[Shape state change listings]
== Segment start ==
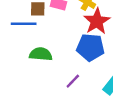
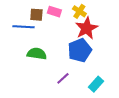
blue pentagon: (90, 47) -> (80, 50), turned -30

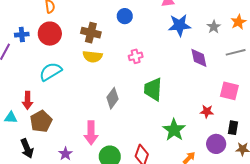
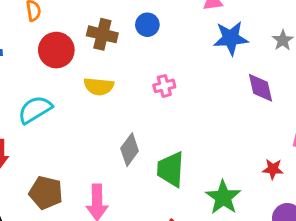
brown cross: (91, 33) -> (102, 34), moved
red circle: (50, 34) -> (56, 50), moved
green trapezoid: (153, 89) -> (171, 169), moved
brown pentagon: (41, 121) -> (46, 193), moved, turned -30

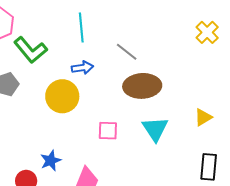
== Segment end ==
*WORK TO COMPLETE*
Pictures do not belong in the copy. Output all of the records exactly.

*OUTPUT BELOW*
blue pentagon: (90, 47) -> (80, 50), turned -30

brown cross: (91, 33) -> (102, 34), moved
red circle: (50, 34) -> (56, 50), moved
green trapezoid: (153, 89) -> (171, 169), moved
brown pentagon: (41, 121) -> (46, 193), moved, turned -30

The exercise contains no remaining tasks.